═════ Materials provided ═════
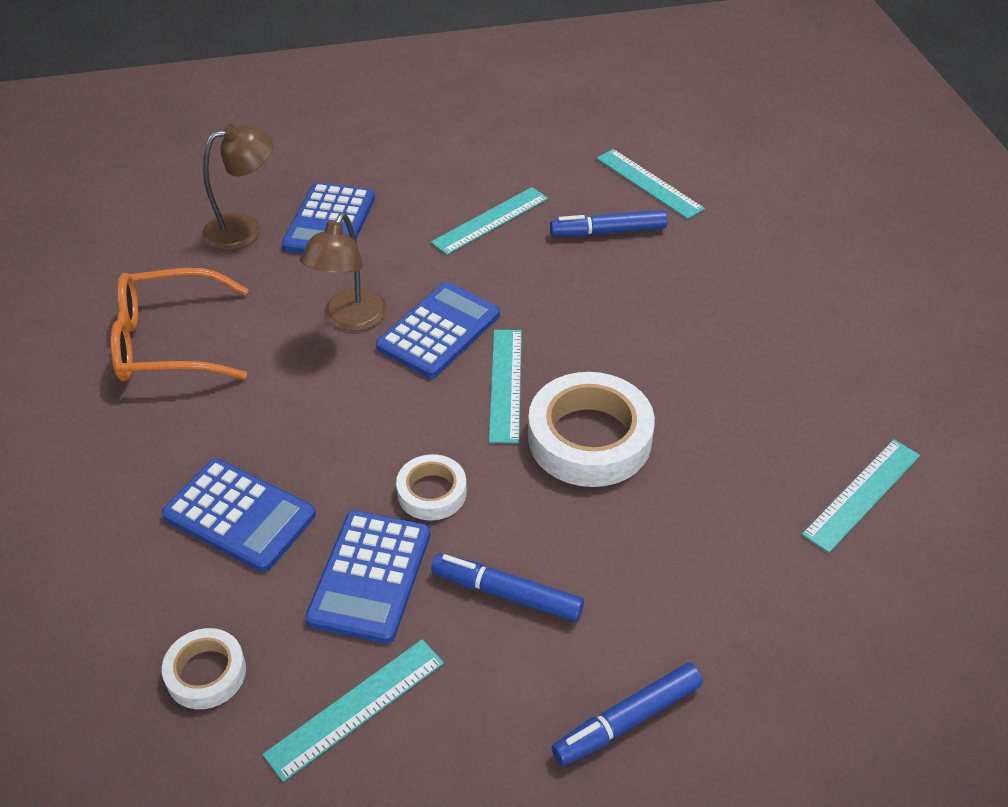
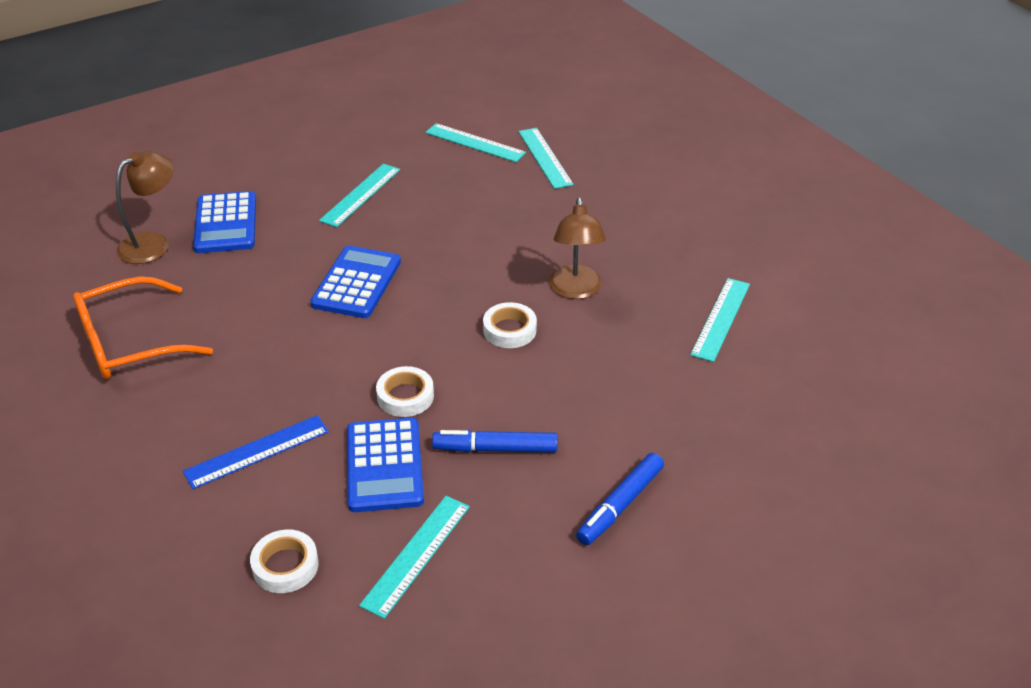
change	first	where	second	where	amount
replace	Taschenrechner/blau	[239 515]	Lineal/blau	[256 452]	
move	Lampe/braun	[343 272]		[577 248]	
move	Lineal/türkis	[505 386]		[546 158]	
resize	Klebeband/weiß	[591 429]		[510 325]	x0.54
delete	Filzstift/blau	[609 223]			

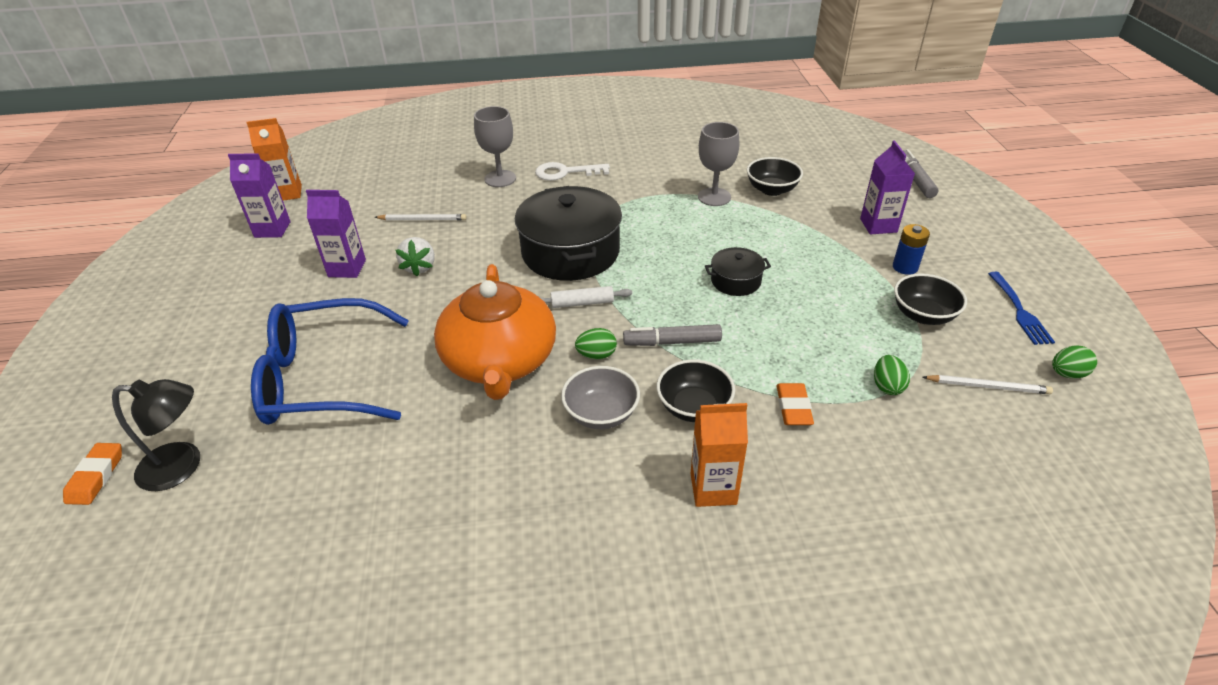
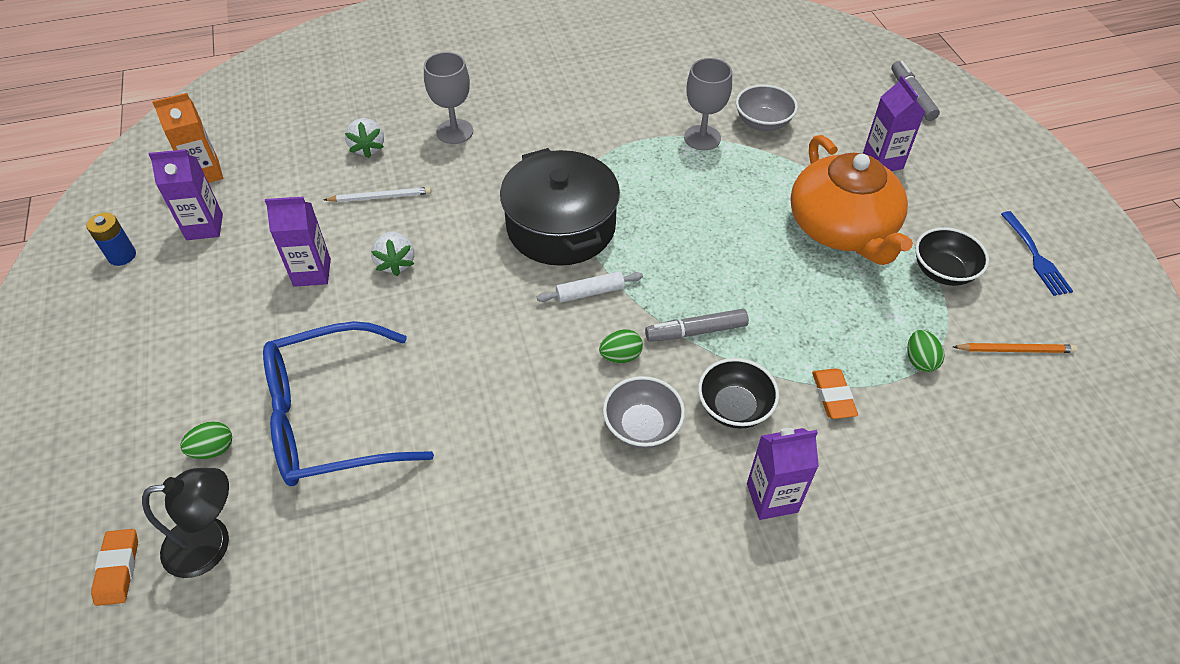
change	first	where	second	where	amount
move	Teekanne/orange	[495 332]		[851 200]	
delete	Schlüssel/weiß	[572 171]			
recolor	Getränkekarton/orange	[719 455]	Getränkekarton/lila	[783 474]	
delete	Kochtopf/schwarz	[738 271]			
recolor	Schüssel/schwarz	[775 176]	Schüssel/grau	[767 107]	
move	Batterie/blau	[911 249]		[111 239]	
recolor	Bleistift/weiß	[988 384]	Bleistift/orange	[1015 348]	
move	Ei/grün	[1074 362]		[206 440]	
insert			Erdbeere/weiß	[364 138]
═════
What is required » Go through the entries above and copy each line holding the string "Lineal".

Answer area »
replace	Taschenrechner/blau	[239 515]	Lineal/blau	[256 452]	
move	Lineal/türkis	[505 386]		[546 158]	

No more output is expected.